Directions for this task: Look below for the line holding "D2: LED green (A VSS, K VP) -> none" and the line holding "R6: none -> 3.9k (COM, VP)". Transcribe exactly those lines and all lines between them, nothing more.

Records for the task:
= = = =
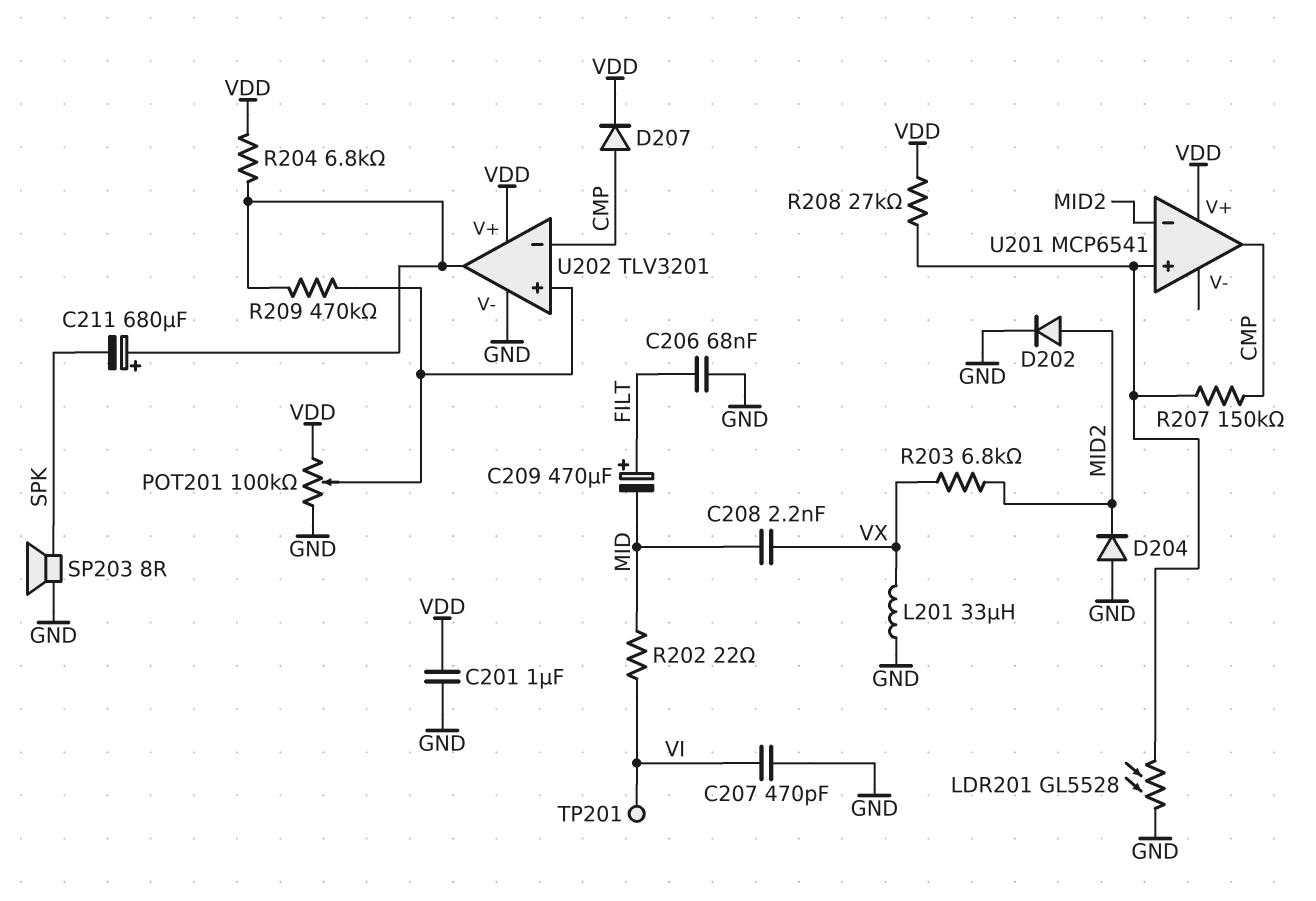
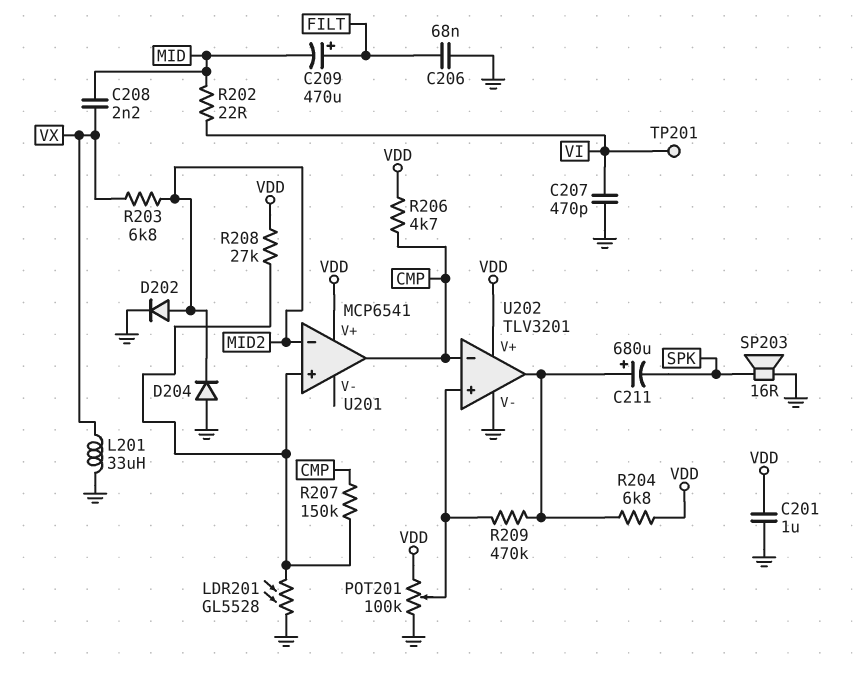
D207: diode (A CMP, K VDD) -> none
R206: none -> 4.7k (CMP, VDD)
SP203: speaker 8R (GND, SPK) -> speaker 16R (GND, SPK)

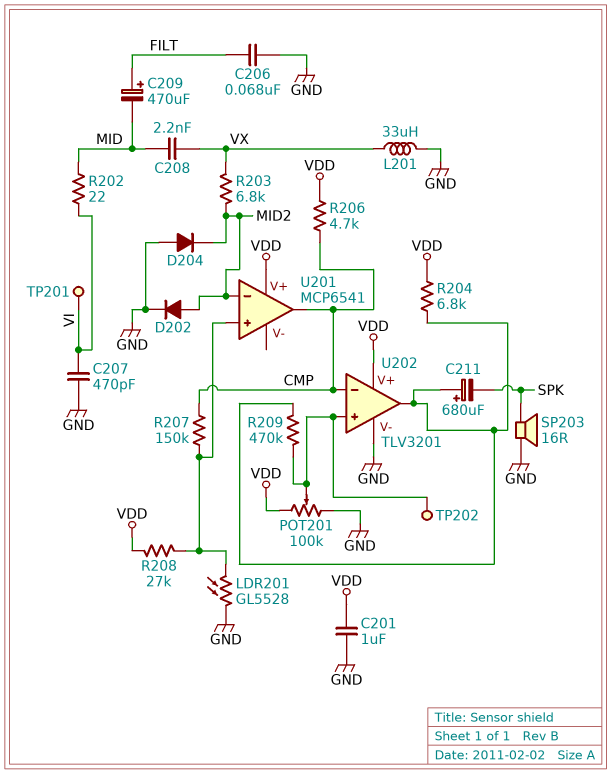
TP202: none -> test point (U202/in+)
= = = =
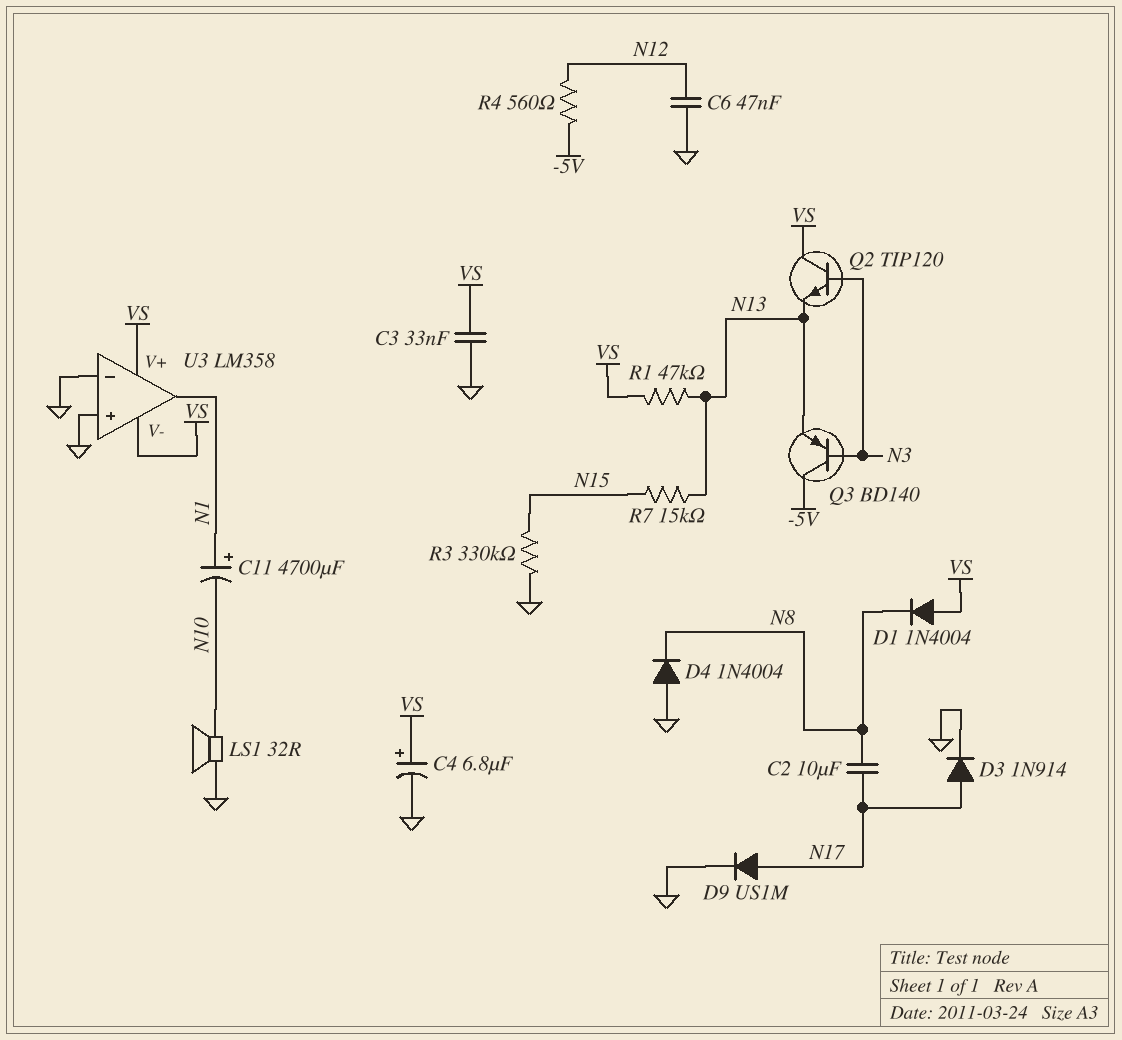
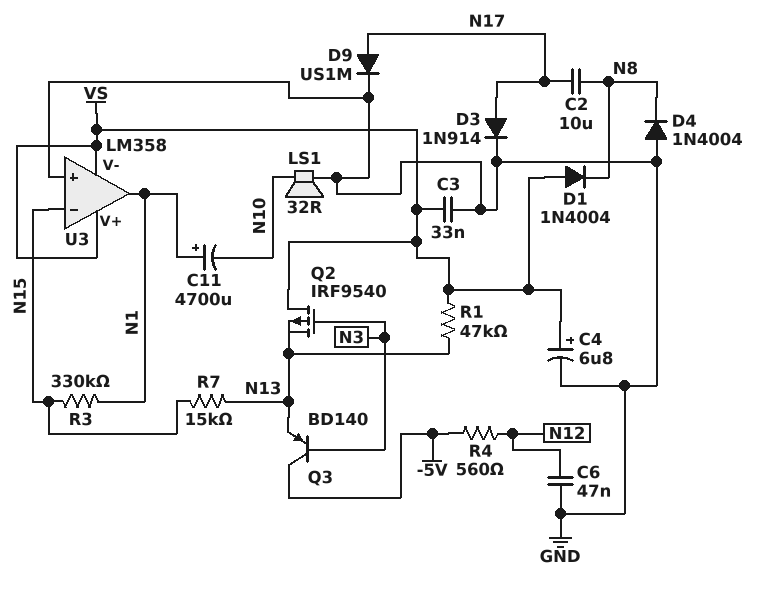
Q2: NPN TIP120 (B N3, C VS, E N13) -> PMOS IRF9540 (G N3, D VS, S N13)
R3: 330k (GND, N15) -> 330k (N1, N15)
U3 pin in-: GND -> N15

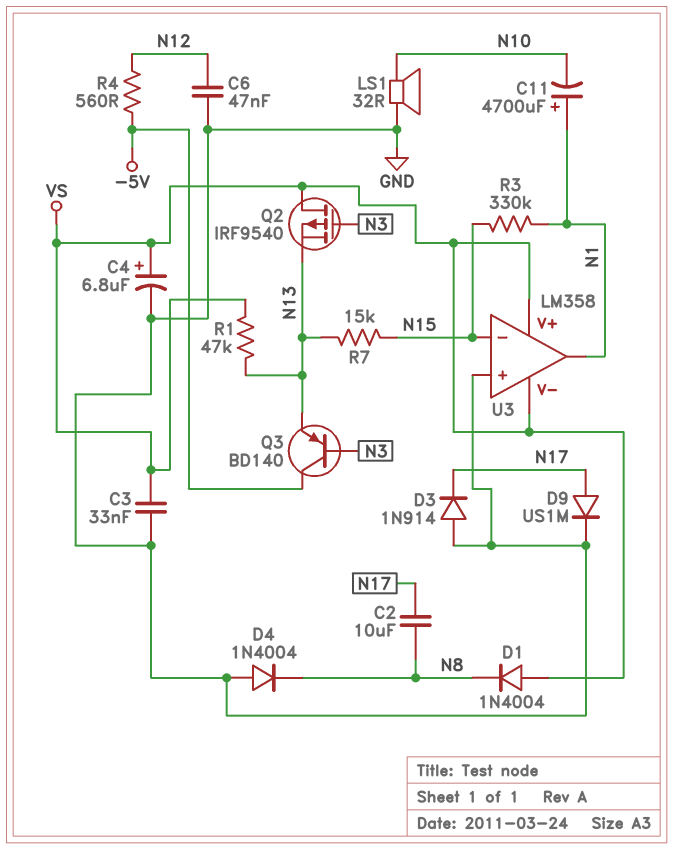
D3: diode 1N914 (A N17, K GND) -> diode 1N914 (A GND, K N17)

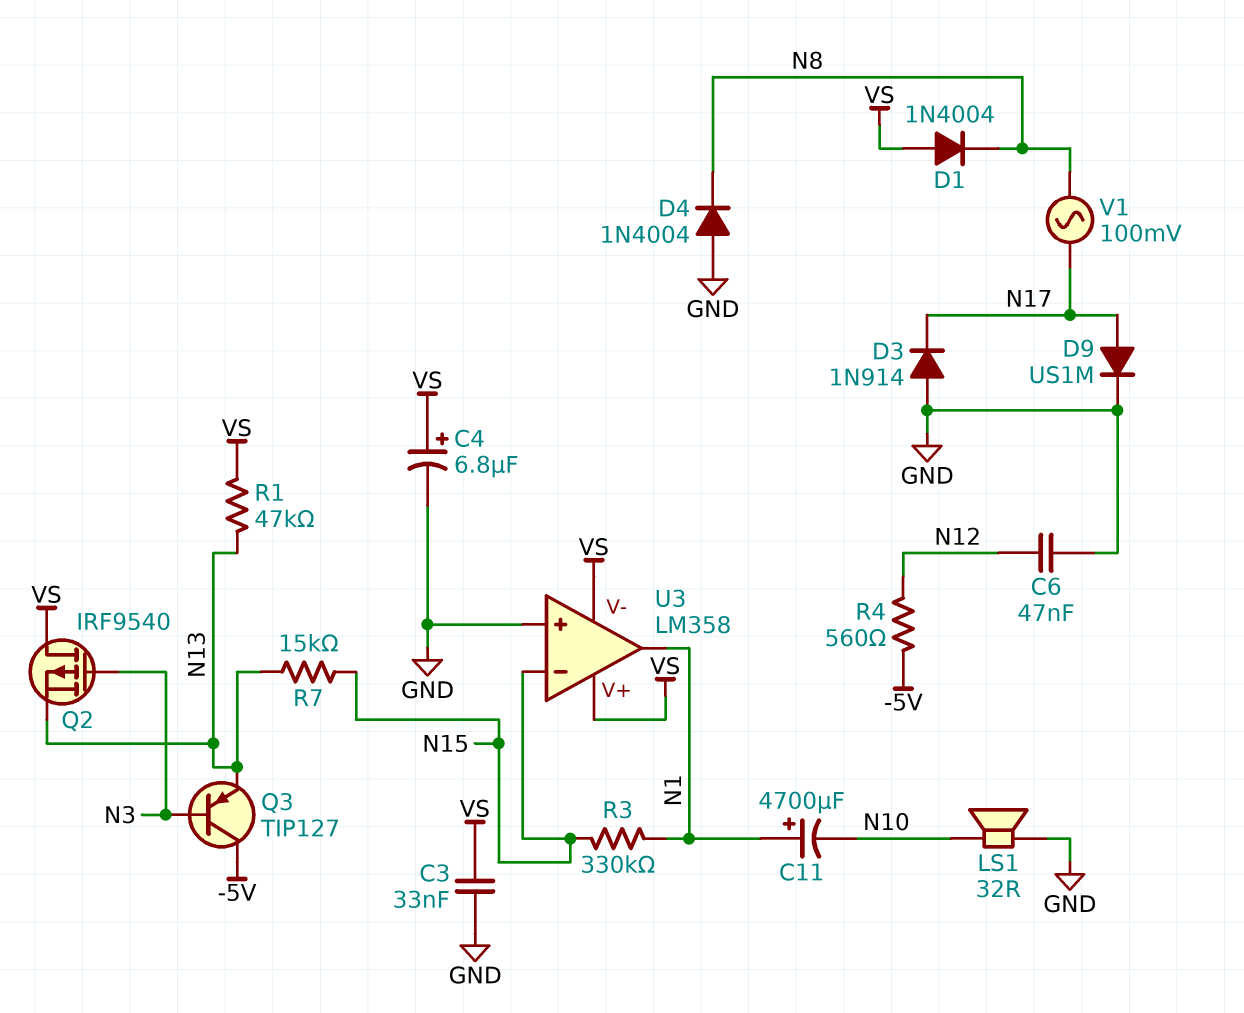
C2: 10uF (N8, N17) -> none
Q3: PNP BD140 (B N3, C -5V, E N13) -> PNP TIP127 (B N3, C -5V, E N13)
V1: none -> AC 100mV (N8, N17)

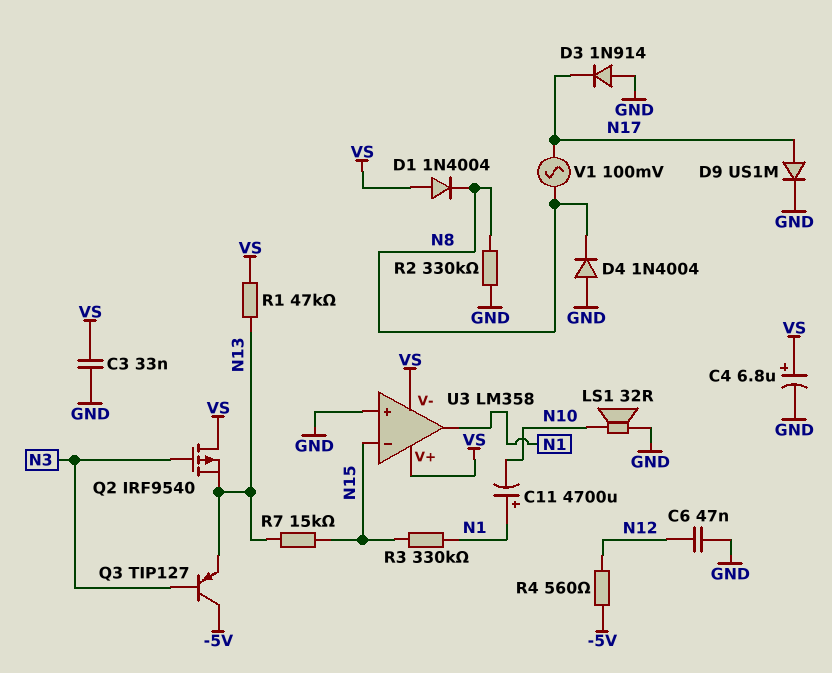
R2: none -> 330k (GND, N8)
= = = =
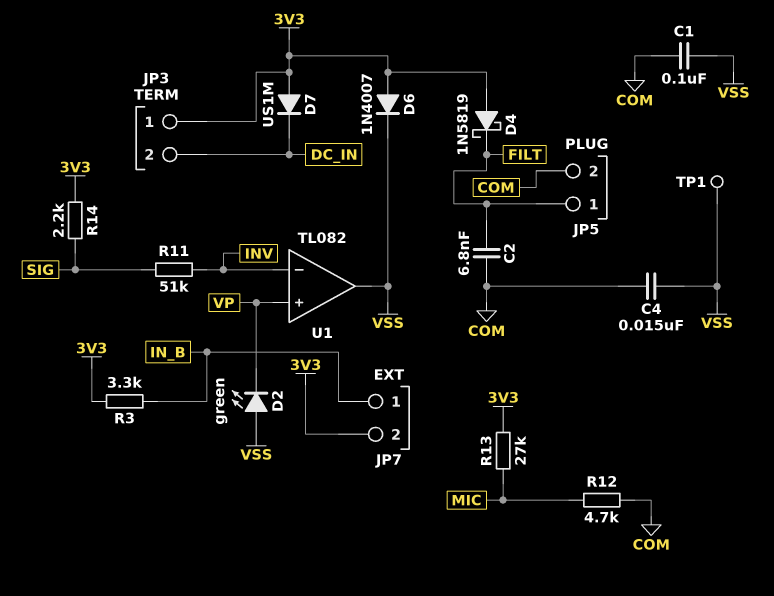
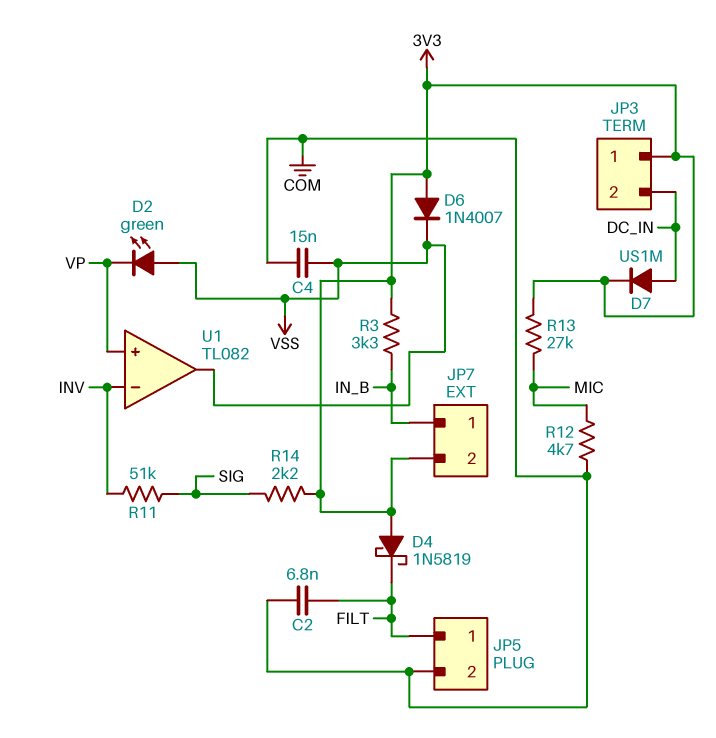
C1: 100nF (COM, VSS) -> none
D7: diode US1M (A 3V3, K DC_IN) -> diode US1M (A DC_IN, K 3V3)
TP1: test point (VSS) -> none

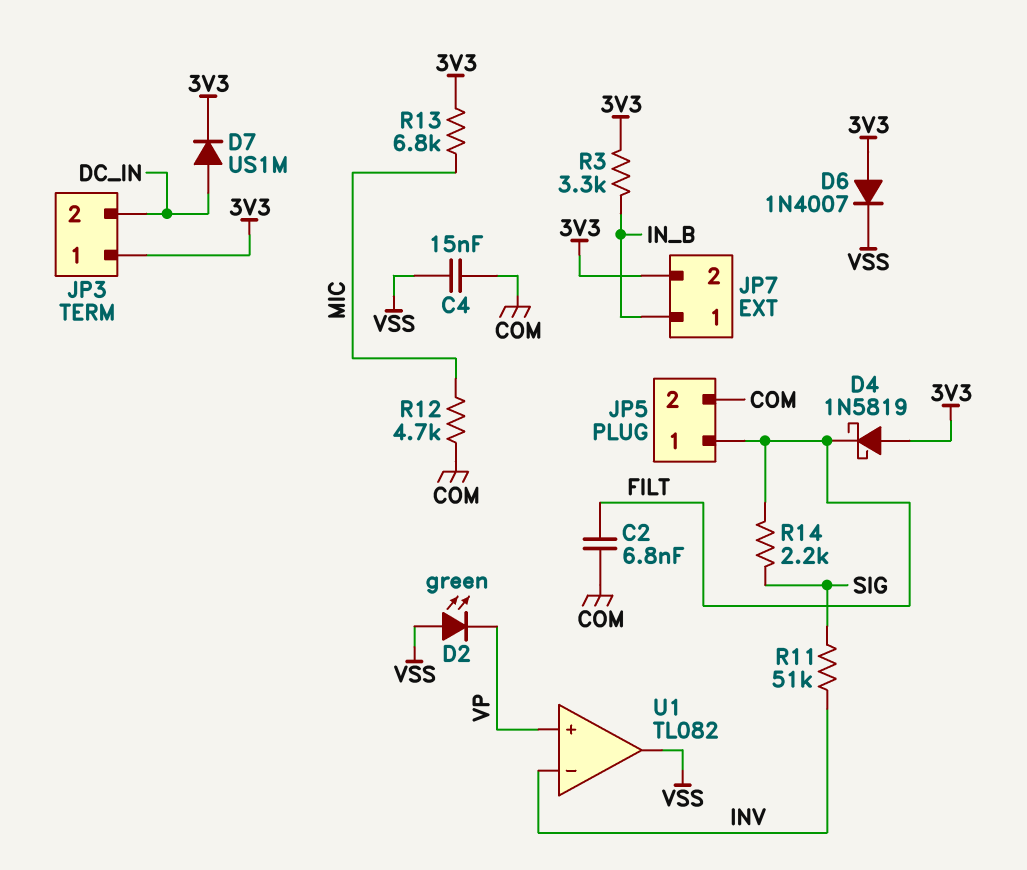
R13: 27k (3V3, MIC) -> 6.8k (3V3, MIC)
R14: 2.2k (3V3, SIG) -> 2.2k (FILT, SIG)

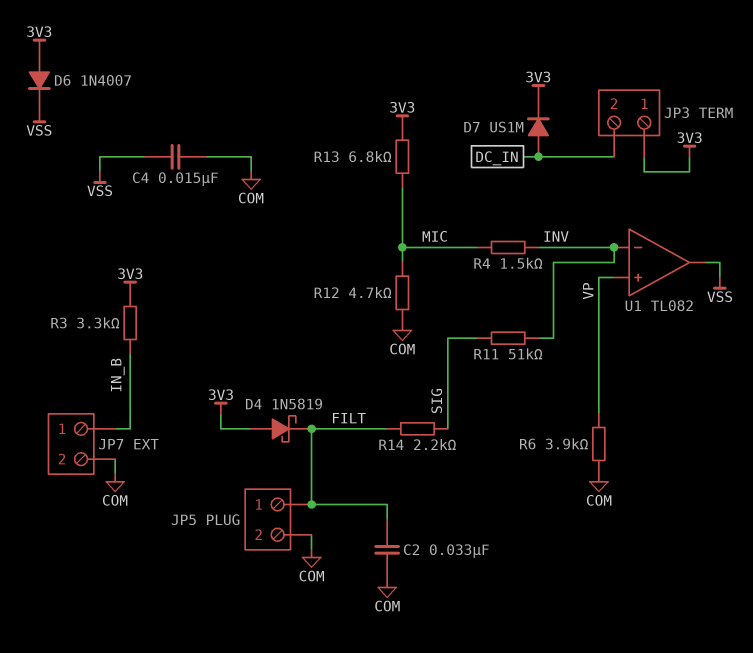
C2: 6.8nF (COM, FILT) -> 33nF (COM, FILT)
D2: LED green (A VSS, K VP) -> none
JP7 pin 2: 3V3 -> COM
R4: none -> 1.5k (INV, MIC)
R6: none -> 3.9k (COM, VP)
= = = =
Response for this exercise:
D2: LED green (A VSS, K VP) -> none
JP7 pin 2: 3V3 -> COM
R4: none -> 1.5k (INV, MIC)
R6: none -> 3.9k (COM, VP)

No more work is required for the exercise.